Exercise brief:
Your answer should be an exact copy of all the entries, free of pictures.

(Saved entries)
___
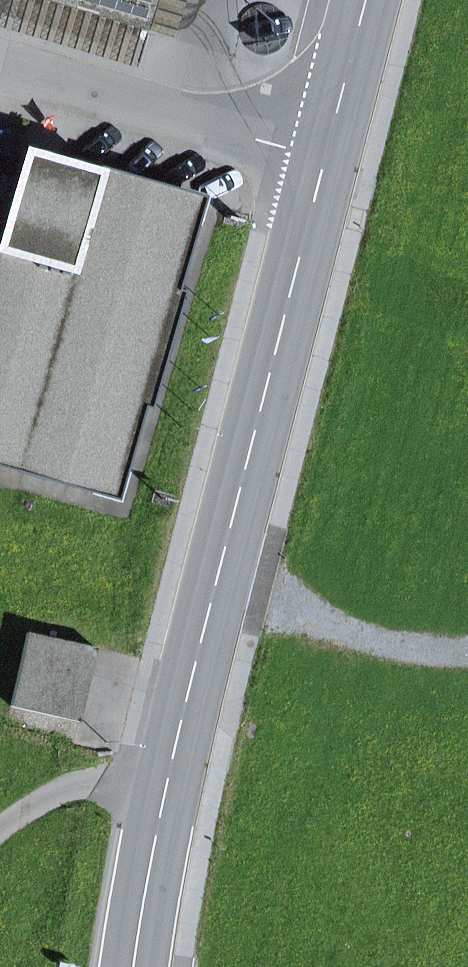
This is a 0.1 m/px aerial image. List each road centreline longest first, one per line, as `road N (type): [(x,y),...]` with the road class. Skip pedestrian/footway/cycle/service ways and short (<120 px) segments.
road 1 (primary): [(325,160),(169,774),(136,966)]
road 2 (residential): [(325,160),(0,66)]
road 3 (track): [(467,651),(217,584)]
road 4 (primary): [(366,0),(325,160)]

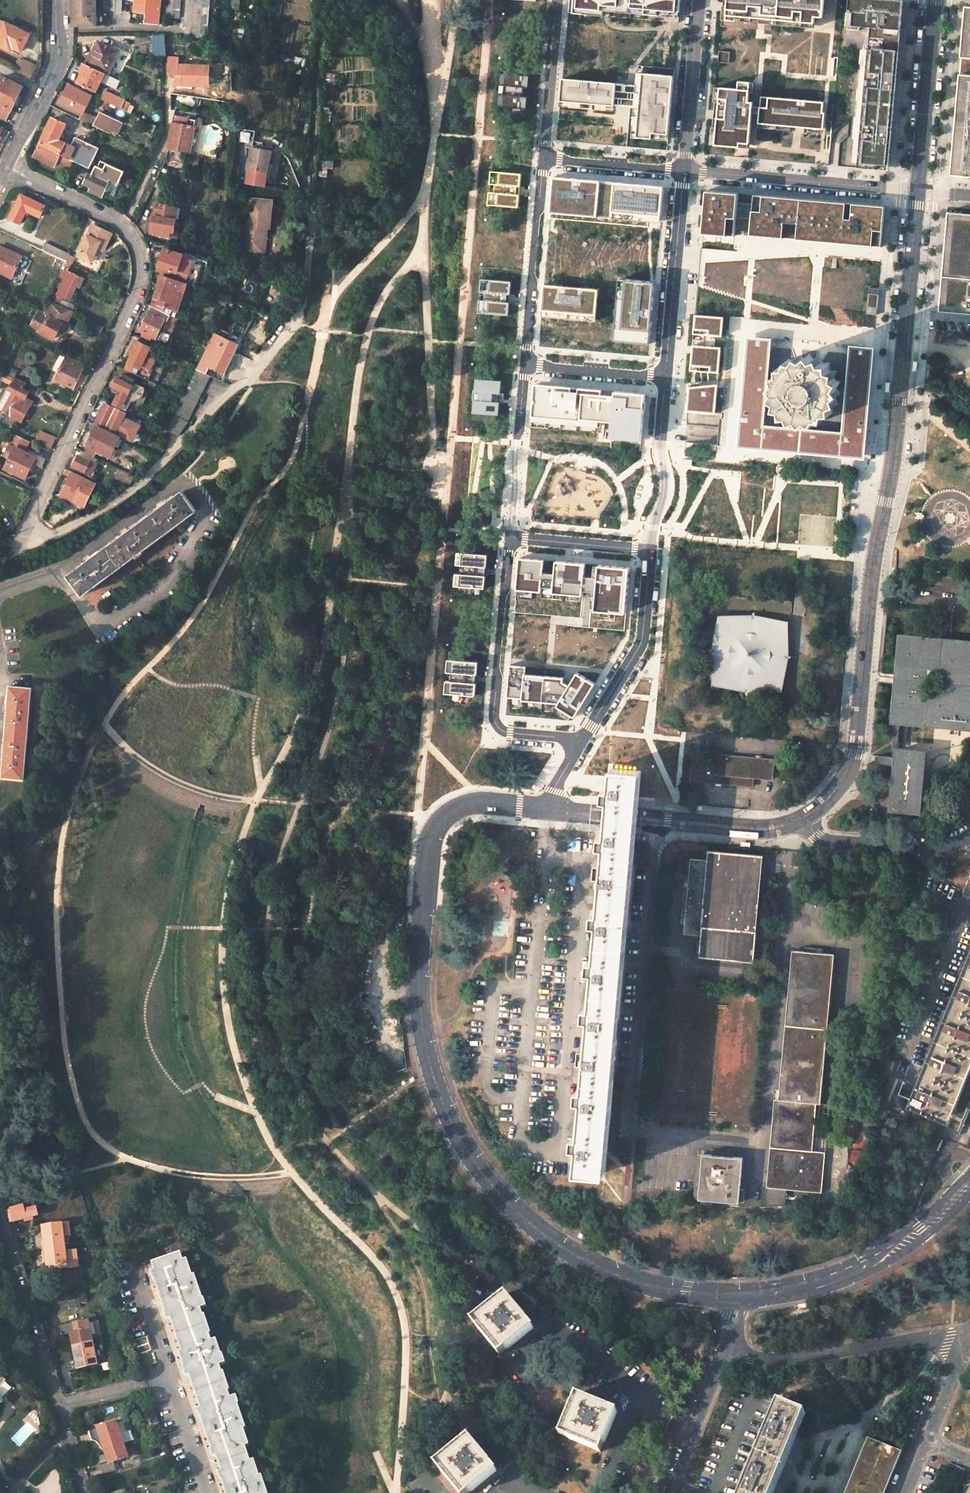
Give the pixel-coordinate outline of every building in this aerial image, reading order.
___
Solved exercise:
This is a 0.1 m/px aerial image. List each road centreline longest first, one per line, as `road N (type): [(x,y),...]` with the road class. Skip pedestrian/footway/cycle/service ways and short (<120 px) segments.
road 1 (primary): [(325,160),(169,774),(136,966)]
road 2 (residential): [(325,160),(0,66)]
road 3 (track): [(467,651),(217,584)]
road 4 (primary): [(366,0),(325,160)]

Give the pixel-coordinate outline of every building in this aerial image, reading order.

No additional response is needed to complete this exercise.